In the entries that follow, find each line with the word "lime" and copy it.

Extracted records: Begin

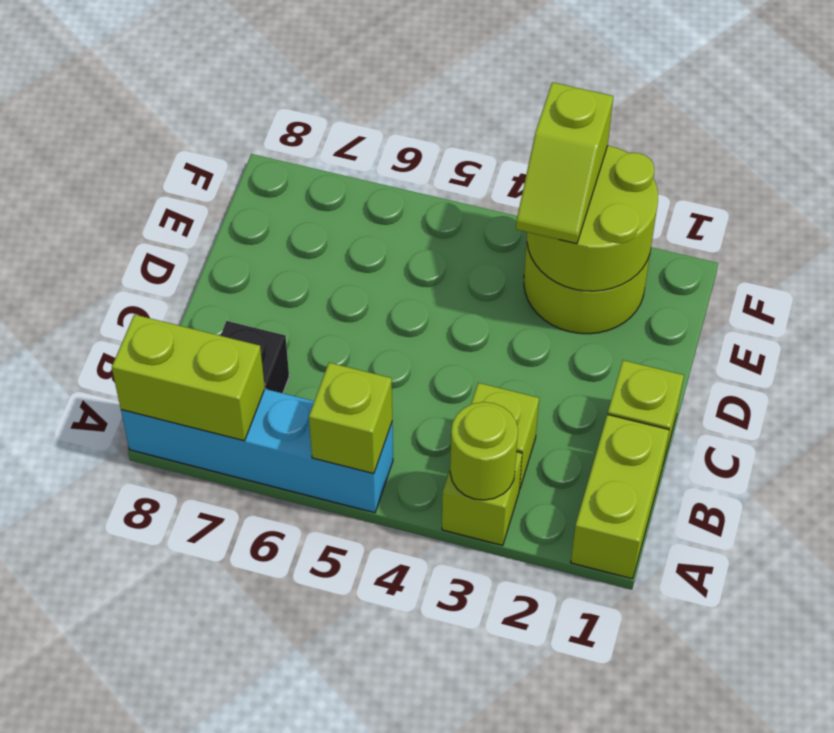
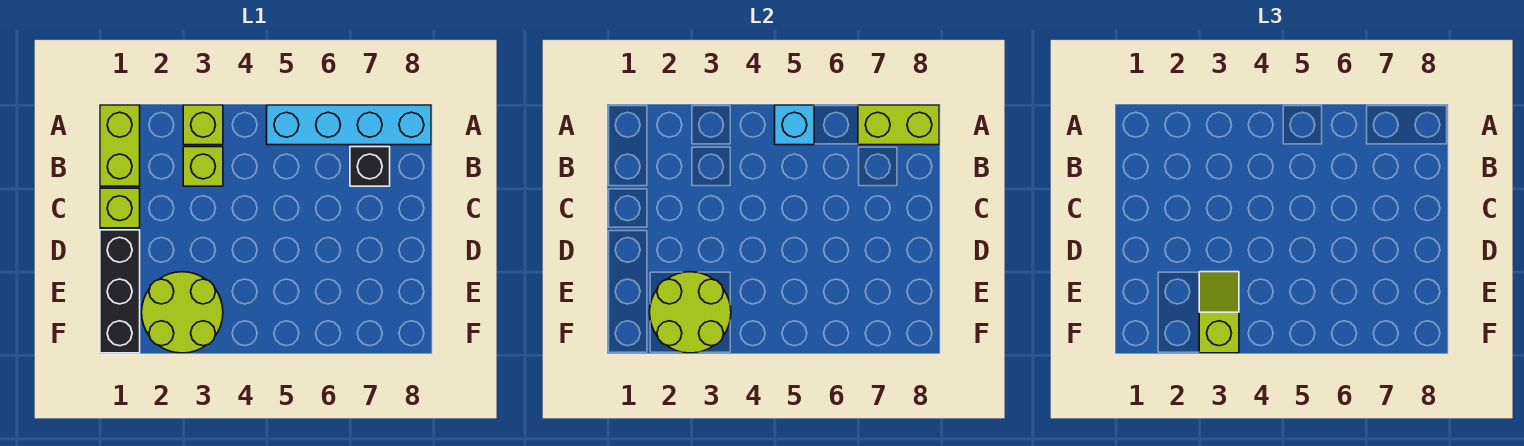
lime round brick A3 level 2 -> none
lime brick A5 level 2 -> cyan brick A5 level 2
none -> black brick D1:F1 level 1

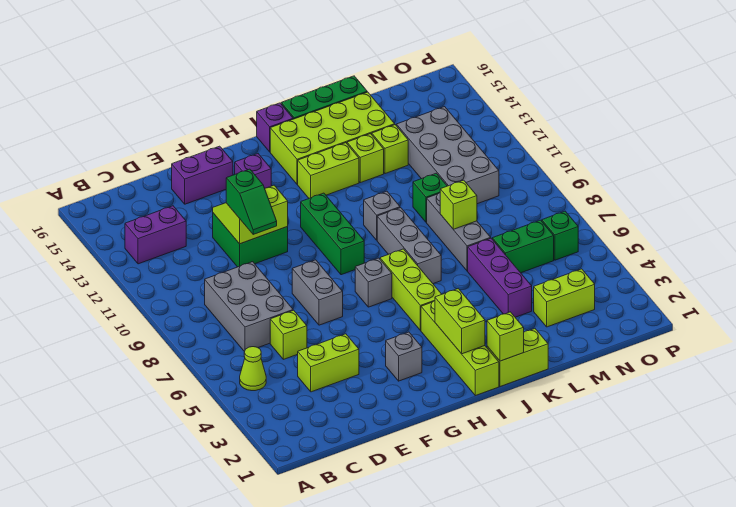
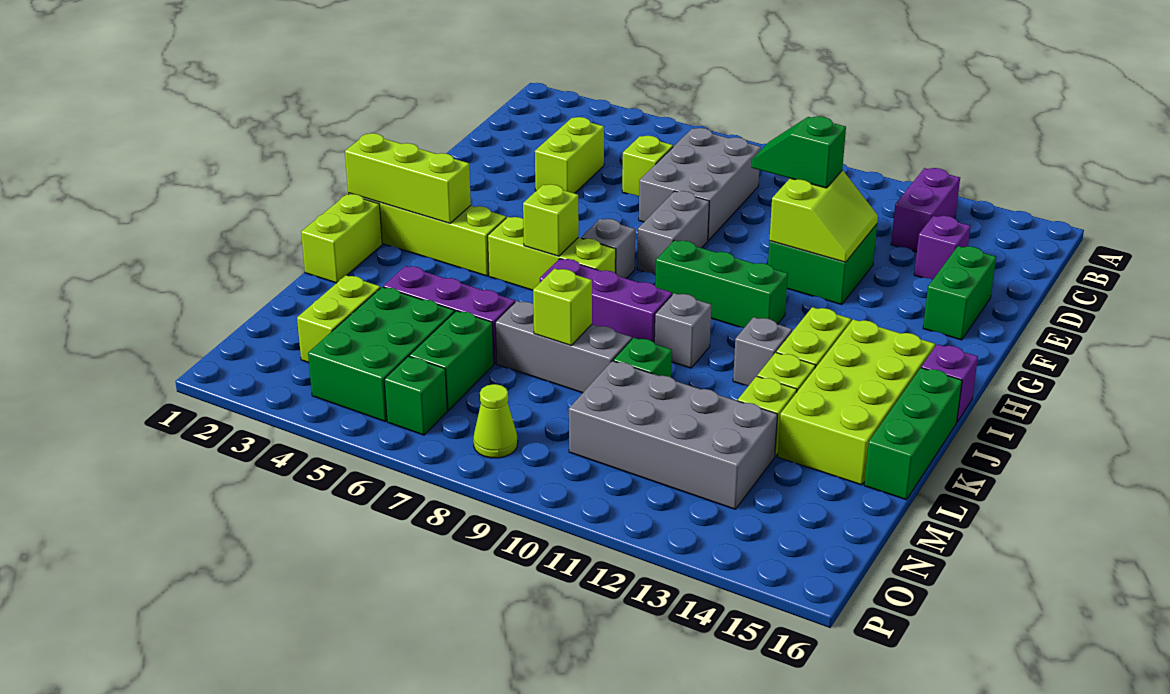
lime cone B5 level 1 -> lime cone O8 level 1
grey brick C7:D9 level 1 -> grey brick C7:E8 level 1
purple brick E15:F15 level 1 -> green brick E15:F15 level 1
grey brick F7:F8 level 1 -> grey brick F8:G8 level 1
grey brick G3 level 1 -> grey brick J12 level 1
purple brick G14 level 1 -> purple brick D14 level 1
lime brick I2:I3 level 2 -> lime brick I1:I3 level 2
lime brick J1 level 2 -> lime brick I6 level 2
grey brick J7:J9 level 1 -> purple brick J7:J9 level 1
none -> green brick M4:O5 level 1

Extracted records: End

◆ Problem solution
lime round brick A3 level 2 -> none
lime brick A5 level 2 -> cyan brick A5 level 2
lime cone B5 level 1 -> lime cone O8 level 1
lime brick I2:I3 level 2 -> lime brick I1:I3 level 2
lime brick J1 level 2 -> lime brick I6 level 2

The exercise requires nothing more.